Please return the data below word for word, from its first line through the line containing "orange semicircle: moved 5 px up", including both of those lines.

* Begin Dataset content *

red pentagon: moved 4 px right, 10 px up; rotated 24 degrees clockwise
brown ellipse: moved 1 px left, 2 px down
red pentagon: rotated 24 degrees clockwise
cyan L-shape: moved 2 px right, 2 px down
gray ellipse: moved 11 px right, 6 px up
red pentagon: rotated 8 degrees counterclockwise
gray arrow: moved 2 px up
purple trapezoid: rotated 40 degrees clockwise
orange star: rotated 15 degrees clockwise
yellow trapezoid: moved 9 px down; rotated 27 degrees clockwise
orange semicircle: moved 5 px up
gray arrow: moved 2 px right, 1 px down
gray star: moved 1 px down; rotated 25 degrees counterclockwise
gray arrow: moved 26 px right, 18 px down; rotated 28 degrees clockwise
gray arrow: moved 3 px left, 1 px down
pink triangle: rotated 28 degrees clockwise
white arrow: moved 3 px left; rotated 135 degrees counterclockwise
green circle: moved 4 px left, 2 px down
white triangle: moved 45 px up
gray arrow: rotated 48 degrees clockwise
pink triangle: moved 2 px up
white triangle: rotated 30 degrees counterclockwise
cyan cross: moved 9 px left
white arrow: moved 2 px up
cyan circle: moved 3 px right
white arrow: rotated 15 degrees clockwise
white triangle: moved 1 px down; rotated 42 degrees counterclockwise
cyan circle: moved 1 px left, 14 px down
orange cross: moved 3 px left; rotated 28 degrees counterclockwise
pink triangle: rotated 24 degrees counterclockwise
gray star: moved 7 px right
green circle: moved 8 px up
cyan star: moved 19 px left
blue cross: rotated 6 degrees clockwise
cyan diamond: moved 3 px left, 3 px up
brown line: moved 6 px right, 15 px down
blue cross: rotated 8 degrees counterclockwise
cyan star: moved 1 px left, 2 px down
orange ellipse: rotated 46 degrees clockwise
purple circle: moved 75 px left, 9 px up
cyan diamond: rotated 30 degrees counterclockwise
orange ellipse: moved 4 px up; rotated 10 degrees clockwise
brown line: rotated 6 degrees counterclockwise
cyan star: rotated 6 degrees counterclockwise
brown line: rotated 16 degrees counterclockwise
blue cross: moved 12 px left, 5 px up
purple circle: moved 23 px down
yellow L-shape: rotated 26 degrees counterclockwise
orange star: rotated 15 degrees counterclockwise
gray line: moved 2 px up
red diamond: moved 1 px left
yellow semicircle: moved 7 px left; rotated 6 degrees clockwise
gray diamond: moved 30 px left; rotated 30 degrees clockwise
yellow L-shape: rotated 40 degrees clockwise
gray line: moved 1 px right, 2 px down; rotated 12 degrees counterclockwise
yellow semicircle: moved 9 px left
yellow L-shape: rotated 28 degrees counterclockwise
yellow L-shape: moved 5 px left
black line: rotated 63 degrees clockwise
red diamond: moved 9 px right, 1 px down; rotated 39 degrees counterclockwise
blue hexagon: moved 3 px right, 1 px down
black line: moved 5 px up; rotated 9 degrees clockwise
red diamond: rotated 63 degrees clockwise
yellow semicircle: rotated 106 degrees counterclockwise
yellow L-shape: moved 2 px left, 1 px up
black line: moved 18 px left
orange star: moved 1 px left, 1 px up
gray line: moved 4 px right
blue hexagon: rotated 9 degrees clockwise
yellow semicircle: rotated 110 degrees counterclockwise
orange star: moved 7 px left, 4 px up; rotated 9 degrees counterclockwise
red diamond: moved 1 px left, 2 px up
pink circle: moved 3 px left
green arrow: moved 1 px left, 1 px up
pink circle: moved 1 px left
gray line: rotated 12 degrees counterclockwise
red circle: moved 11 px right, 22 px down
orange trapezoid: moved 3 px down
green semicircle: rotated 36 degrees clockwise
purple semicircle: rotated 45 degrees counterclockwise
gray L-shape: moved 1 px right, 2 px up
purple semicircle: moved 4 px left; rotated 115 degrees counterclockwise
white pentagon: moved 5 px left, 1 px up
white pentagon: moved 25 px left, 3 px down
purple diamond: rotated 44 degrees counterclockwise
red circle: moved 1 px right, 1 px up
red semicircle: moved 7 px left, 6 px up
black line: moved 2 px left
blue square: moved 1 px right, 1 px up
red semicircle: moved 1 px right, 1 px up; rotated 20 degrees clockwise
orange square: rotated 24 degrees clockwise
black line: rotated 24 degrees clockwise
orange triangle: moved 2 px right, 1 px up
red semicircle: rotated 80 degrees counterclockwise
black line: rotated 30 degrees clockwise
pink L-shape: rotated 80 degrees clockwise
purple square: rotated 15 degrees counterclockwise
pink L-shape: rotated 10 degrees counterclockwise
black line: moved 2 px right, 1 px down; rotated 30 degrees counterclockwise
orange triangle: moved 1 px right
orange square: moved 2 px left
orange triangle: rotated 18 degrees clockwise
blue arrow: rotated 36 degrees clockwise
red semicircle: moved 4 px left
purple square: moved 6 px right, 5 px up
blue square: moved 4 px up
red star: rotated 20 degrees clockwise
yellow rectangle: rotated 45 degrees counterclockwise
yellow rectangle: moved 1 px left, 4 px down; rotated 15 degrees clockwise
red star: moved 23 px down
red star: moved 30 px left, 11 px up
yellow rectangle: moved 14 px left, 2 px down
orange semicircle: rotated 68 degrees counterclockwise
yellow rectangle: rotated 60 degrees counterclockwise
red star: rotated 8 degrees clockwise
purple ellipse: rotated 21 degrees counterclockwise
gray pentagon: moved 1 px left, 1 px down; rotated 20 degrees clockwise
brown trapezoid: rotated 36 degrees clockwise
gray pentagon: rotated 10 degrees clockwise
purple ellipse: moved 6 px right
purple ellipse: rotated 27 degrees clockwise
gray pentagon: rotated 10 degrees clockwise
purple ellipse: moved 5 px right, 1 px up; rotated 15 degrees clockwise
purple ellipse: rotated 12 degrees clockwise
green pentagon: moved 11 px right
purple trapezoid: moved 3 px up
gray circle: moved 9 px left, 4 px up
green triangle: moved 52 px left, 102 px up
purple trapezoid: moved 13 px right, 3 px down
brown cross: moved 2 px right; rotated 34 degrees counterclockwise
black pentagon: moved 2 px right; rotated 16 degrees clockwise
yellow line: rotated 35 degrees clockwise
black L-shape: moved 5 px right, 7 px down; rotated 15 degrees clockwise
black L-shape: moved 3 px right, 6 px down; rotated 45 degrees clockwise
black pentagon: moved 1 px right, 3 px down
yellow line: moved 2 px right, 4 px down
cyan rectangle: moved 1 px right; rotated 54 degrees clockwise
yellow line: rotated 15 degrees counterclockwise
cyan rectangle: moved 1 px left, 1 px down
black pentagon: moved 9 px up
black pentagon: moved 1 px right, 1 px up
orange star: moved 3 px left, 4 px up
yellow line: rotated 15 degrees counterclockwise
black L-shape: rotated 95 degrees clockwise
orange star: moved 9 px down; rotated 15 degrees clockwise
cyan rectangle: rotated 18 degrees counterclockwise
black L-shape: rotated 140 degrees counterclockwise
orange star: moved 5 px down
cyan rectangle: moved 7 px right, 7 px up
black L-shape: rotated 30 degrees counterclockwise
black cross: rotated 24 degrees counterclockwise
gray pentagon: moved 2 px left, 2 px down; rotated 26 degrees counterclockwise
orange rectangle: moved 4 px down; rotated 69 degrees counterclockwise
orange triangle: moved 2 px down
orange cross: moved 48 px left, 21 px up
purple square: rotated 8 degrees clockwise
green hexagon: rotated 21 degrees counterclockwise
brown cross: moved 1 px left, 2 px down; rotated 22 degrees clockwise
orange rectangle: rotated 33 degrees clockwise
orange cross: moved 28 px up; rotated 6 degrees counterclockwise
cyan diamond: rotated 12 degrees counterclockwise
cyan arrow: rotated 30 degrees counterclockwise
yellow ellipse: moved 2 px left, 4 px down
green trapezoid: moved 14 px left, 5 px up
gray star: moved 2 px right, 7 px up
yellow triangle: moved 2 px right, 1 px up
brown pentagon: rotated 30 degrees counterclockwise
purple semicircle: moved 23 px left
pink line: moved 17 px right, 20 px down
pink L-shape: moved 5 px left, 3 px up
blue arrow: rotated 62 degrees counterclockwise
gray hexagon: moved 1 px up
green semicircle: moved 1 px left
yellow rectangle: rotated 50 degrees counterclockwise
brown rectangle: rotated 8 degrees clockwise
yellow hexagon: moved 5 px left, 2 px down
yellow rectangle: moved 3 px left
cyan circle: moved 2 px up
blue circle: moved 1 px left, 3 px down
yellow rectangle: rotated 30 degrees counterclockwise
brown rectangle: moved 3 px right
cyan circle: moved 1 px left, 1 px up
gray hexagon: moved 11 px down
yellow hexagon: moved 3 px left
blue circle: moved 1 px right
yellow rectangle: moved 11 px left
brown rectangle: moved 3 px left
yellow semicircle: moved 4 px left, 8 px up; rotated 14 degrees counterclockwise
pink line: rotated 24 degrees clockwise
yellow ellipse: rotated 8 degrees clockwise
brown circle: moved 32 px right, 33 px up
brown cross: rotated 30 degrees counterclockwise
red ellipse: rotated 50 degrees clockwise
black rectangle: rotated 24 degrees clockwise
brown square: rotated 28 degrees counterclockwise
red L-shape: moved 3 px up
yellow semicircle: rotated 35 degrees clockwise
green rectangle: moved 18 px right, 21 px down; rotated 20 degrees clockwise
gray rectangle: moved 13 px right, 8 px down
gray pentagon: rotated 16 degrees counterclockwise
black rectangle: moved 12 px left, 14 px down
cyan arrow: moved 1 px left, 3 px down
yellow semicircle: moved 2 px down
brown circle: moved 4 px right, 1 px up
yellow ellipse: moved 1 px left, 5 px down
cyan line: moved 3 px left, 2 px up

* End Dataset content *

_Answer to the task_.
red pentagon: moved 4 px right, 10 px up; rotated 24 degrees clockwise
brown ellipse: moved 1 px left, 2 px down
red pentagon: rotated 24 degrees clockwise
cyan L-shape: moved 2 px right, 2 px down
gray ellipse: moved 11 px right, 6 px up
red pentagon: rotated 8 degrees counterclockwise
gray arrow: moved 2 px up
purple trapezoid: rotated 40 degrees clockwise
orange star: rotated 15 degrees clockwise
yellow trapezoid: moved 9 px down; rotated 27 degrees clockwise
orange semicircle: moved 5 px up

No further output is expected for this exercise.